Records shown:
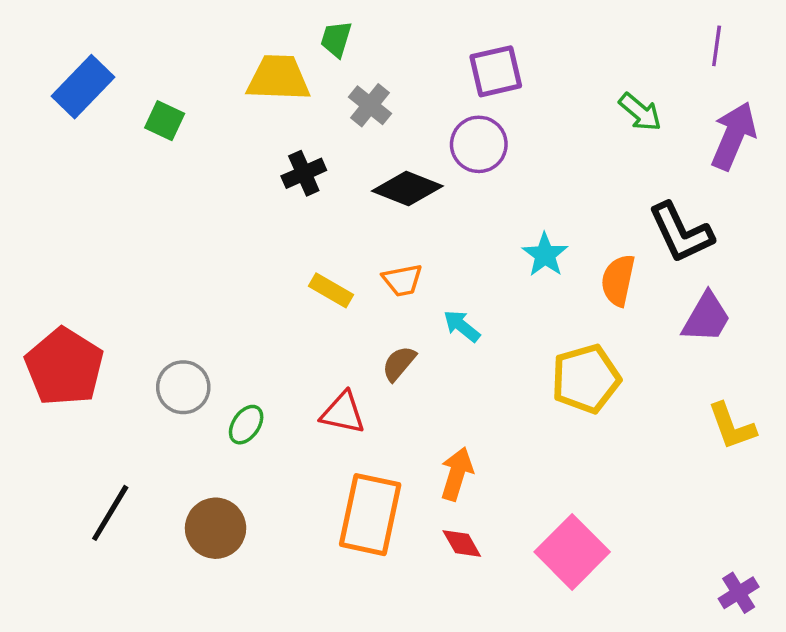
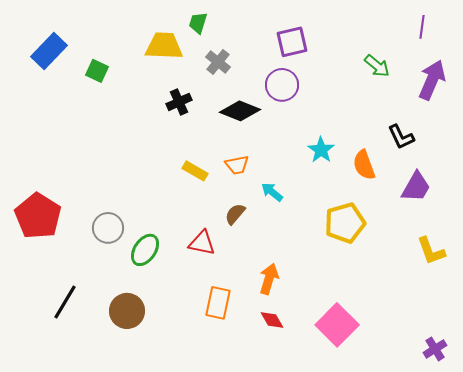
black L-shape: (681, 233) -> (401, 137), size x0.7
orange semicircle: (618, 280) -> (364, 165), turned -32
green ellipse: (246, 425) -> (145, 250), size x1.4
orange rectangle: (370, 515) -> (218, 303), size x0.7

--

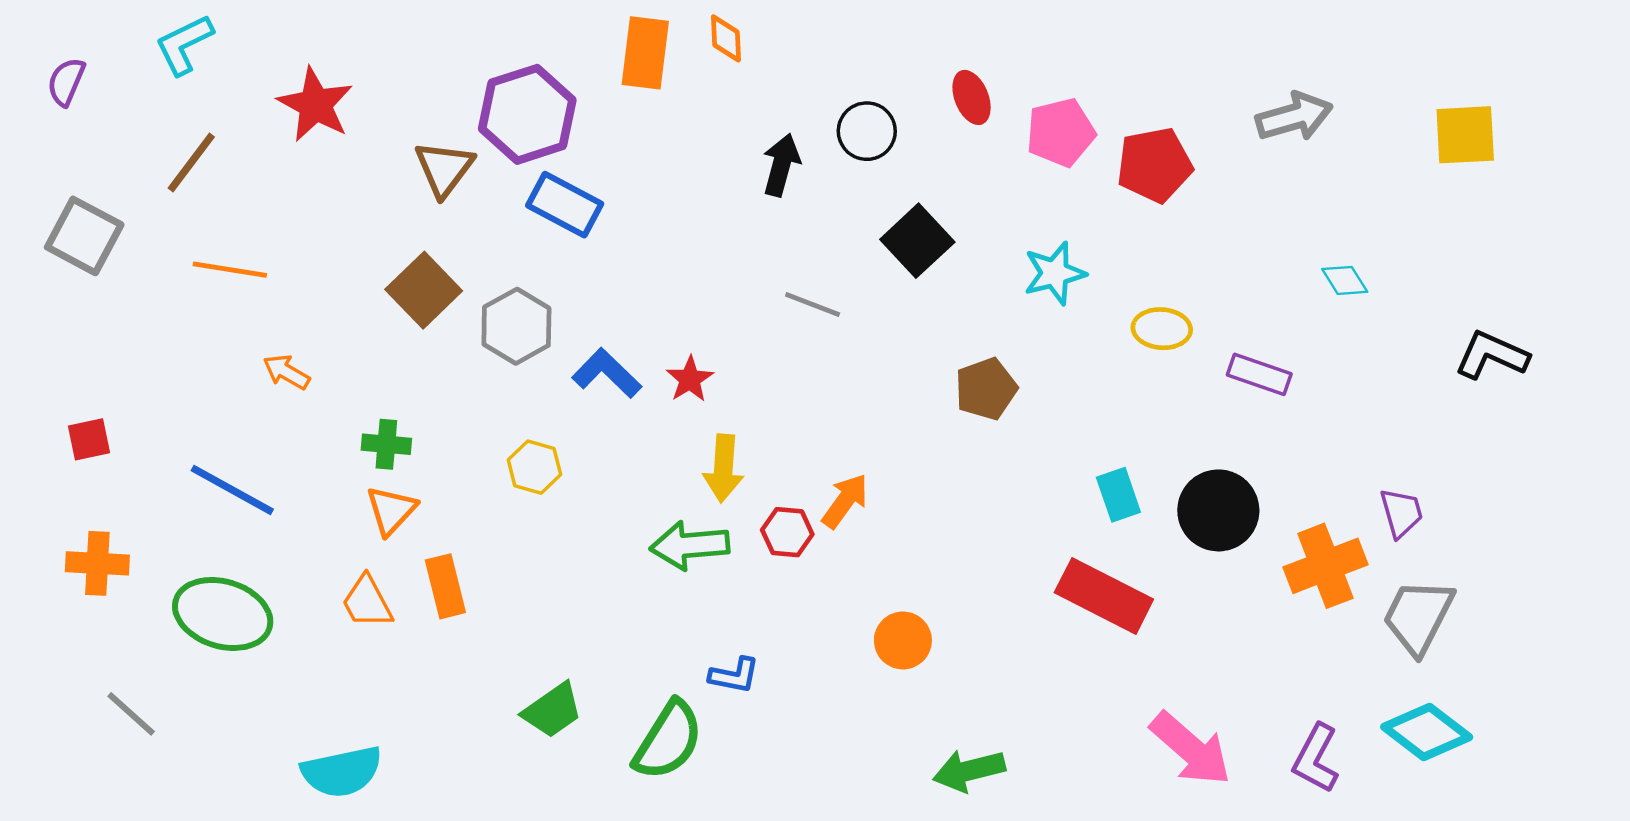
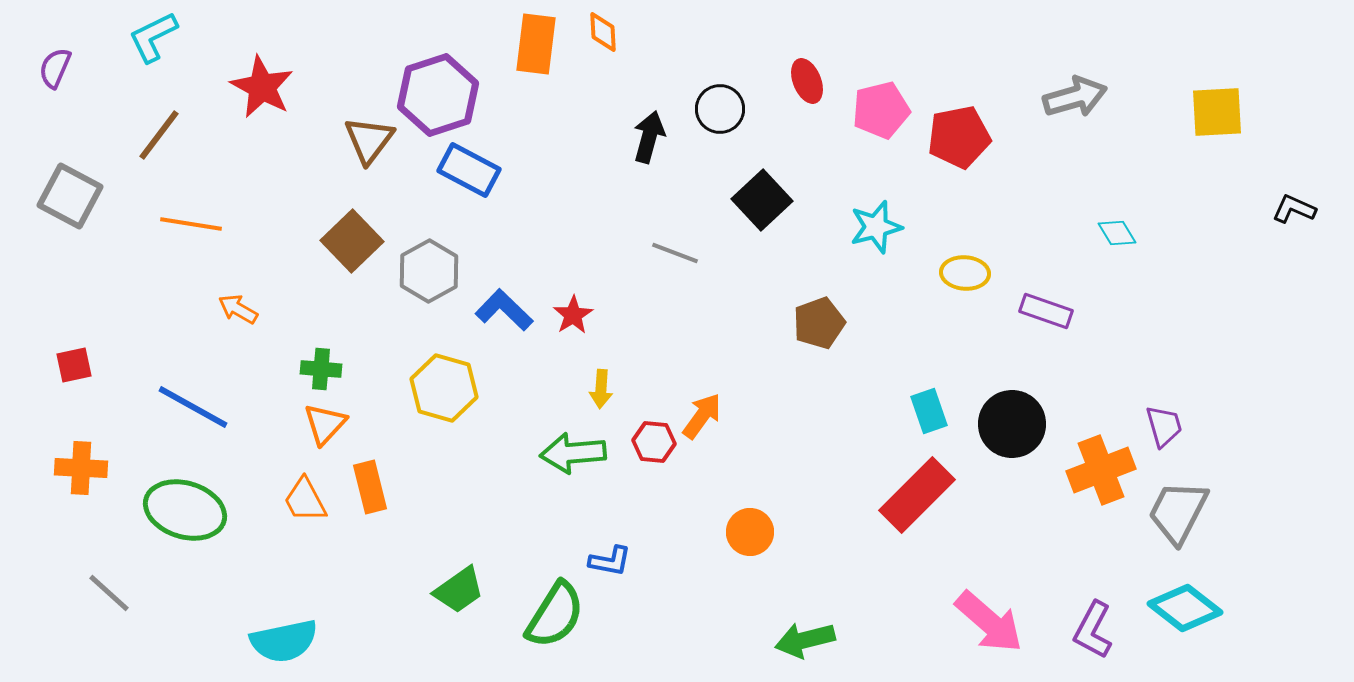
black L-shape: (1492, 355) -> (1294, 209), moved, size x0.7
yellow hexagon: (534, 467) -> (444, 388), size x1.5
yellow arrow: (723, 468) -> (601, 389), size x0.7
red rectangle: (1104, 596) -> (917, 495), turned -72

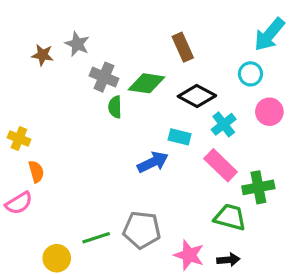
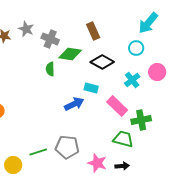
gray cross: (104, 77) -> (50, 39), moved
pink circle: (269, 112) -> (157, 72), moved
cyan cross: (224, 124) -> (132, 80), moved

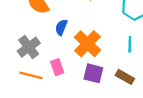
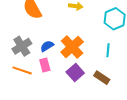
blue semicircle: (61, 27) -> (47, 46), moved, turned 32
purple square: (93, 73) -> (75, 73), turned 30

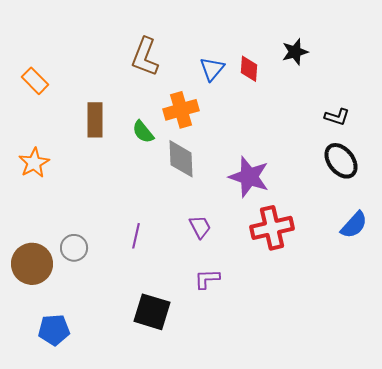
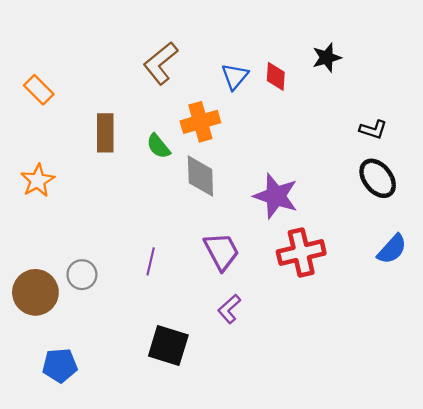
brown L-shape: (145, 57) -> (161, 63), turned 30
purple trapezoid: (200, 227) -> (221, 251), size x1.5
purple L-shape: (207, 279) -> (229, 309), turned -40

Work to be completed: Nothing but the lines above from the line with "gray cross: (104, 77) -> (50, 39), moved" up to and including the line with "purple L-shape: (207, 279)" should be returned, exactly as written and without pictures.

Answer box:
gray cross: (104, 77) -> (50, 39), moved
pink circle: (269, 112) -> (157, 72), moved
cyan cross: (224, 124) -> (132, 80), moved

blue semicircle: (61, 27) -> (47, 46), moved, turned 32
purple square: (93, 73) -> (75, 73), turned 30

brown L-shape: (145, 57) -> (161, 63), turned 30
purple trapezoid: (200, 227) -> (221, 251), size x1.5
purple L-shape: (207, 279) -> (229, 309), turned -40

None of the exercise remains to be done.